### What you are asked to do
Without including any pictures, copy every line below exactly.

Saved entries
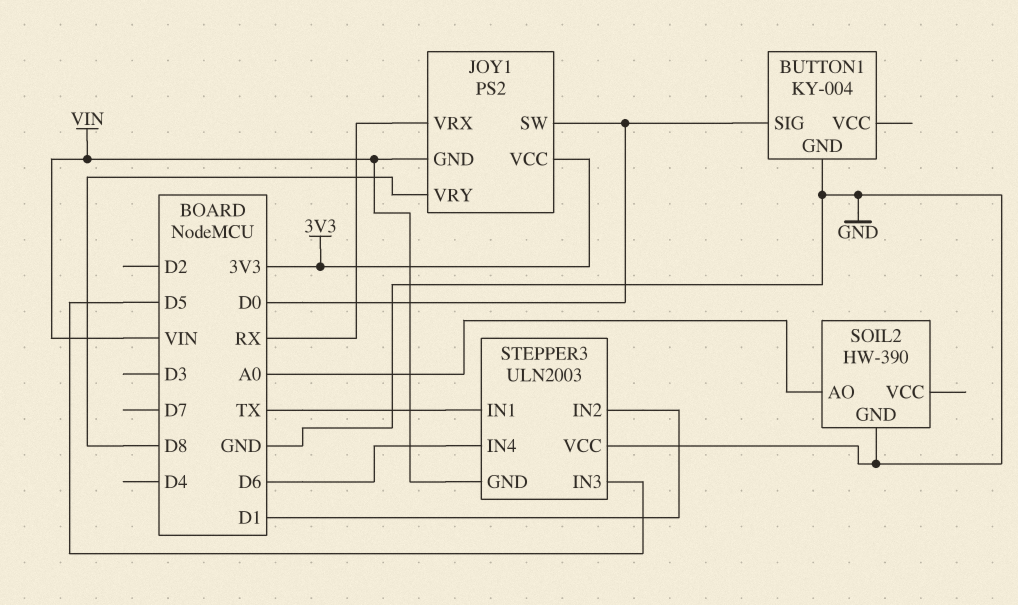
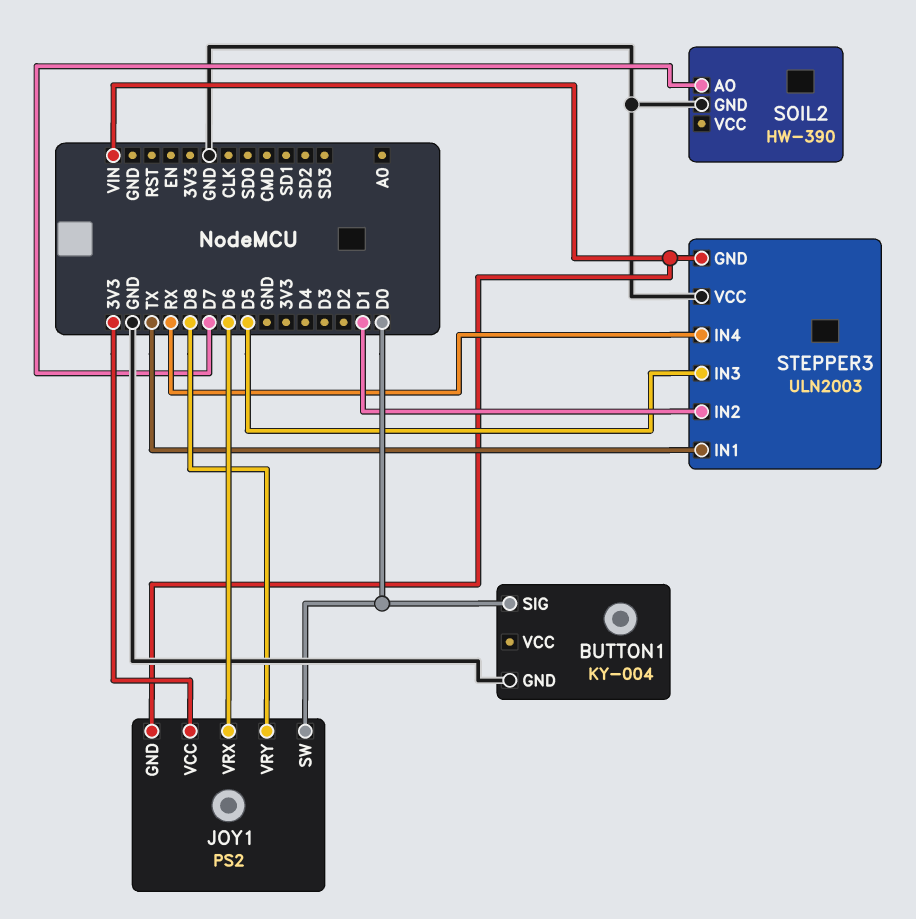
JOY1 pin VRX: RX -> D6
SOIL2 pin AO: A0 -> D7
STEPPER3 pin IN4: D6 -> RX

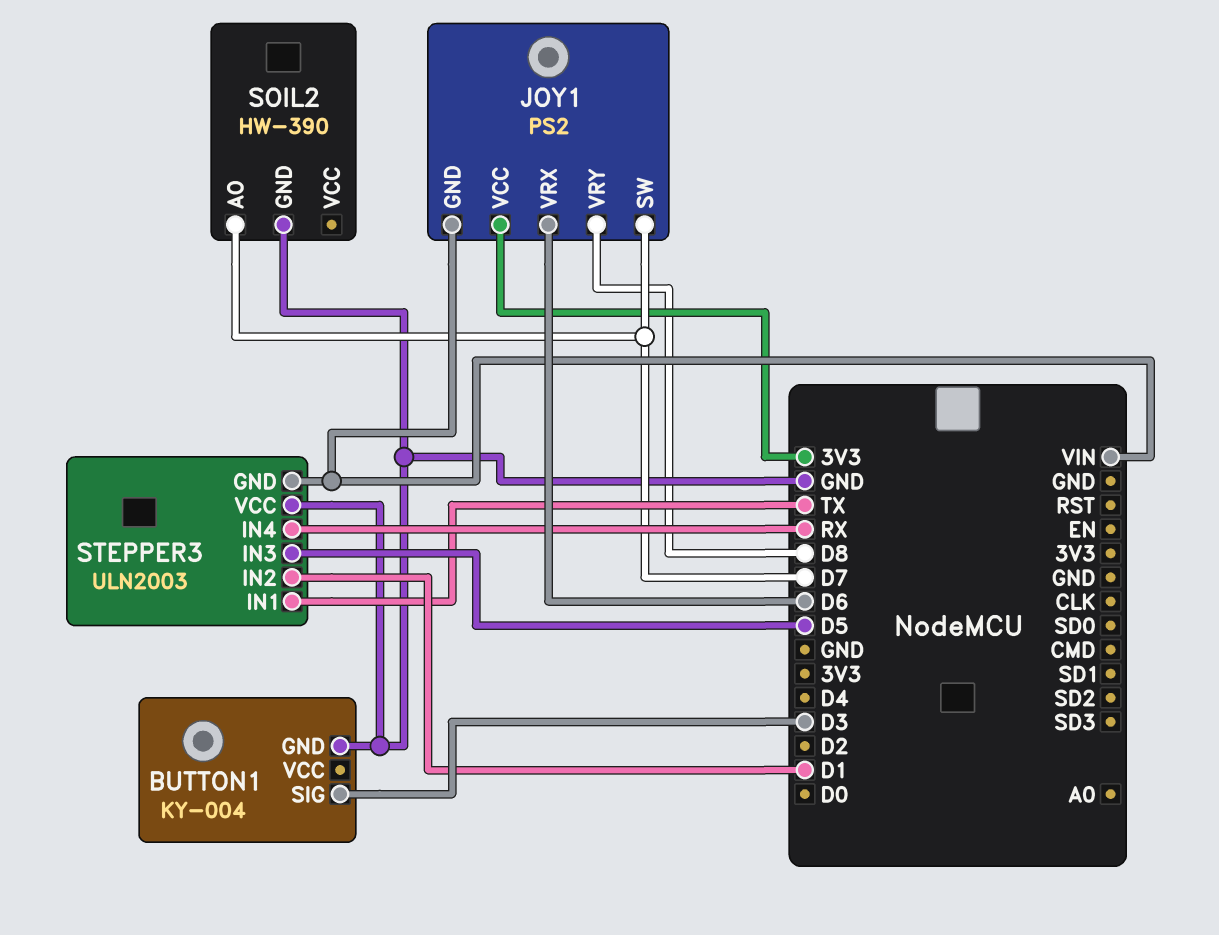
BUTTON1 pin SIG: D0 -> D3
JOY1 pin SW: D0 -> D7

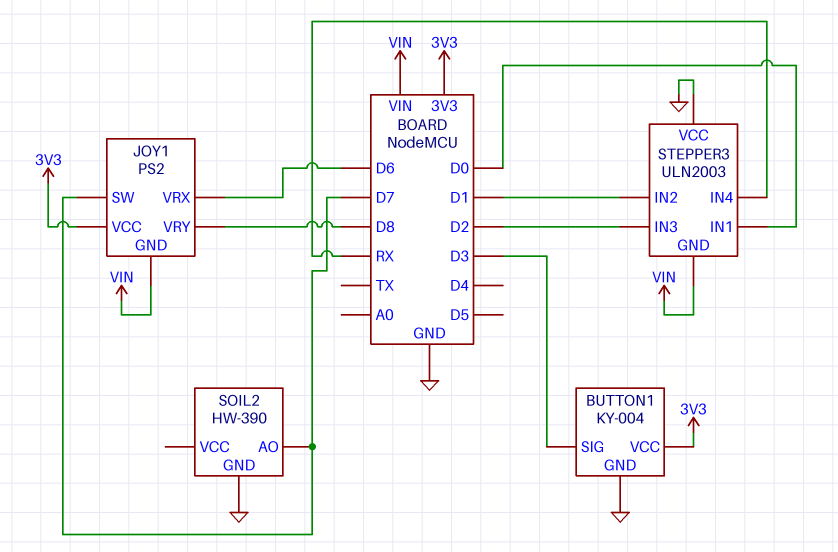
BUTTON1 pin VCC: none -> 3V3
STEPPER3 pin IN1: TX -> D0
STEPPER3 pin IN3: D5 -> D2

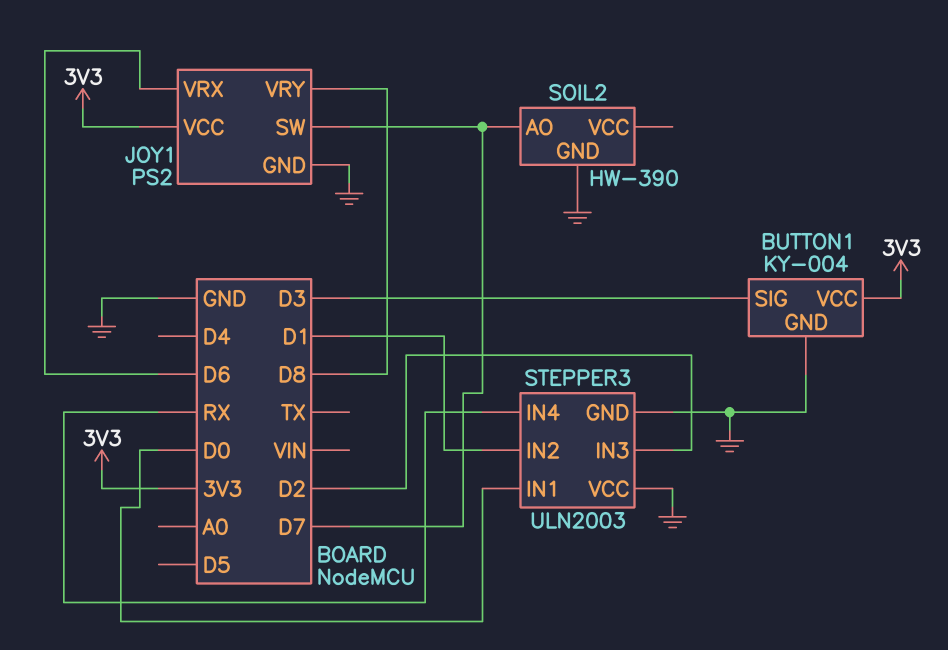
JOY1 pin GND: VIN -> GND
STEPPER3 pin GND: VIN -> GND

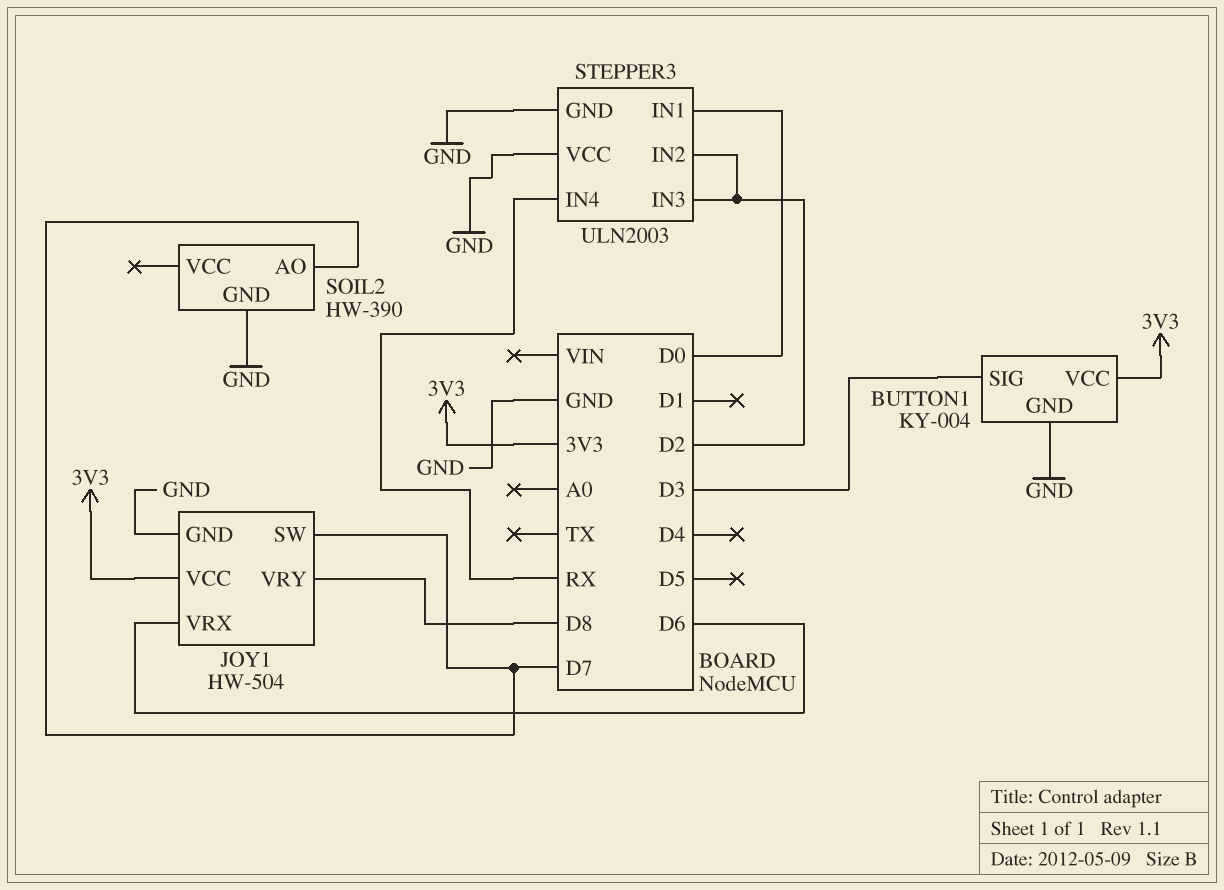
JOY1: PS2 -> HW-504
STEPPER3 pin IN2: D1 -> D2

### Answer space
JOY1 pin VRX: RX -> D6
SOIL2 pin AO: A0 -> D7
STEPPER3 pin IN4: D6 -> RX

BUTTON1 pin SIG: D0 -> D3
JOY1 pin SW: D0 -> D7

BUTTON1 pin VCC: none -> 3V3
STEPPER3 pin IN1: TX -> D0
STEPPER3 pin IN3: D5 -> D2

JOY1 pin GND: VIN -> GND
STEPPER3 pin GND: VIN -> GND

JOY1: PS2 -> HW-504
STEPPER3 pin IN2: D1 -> D2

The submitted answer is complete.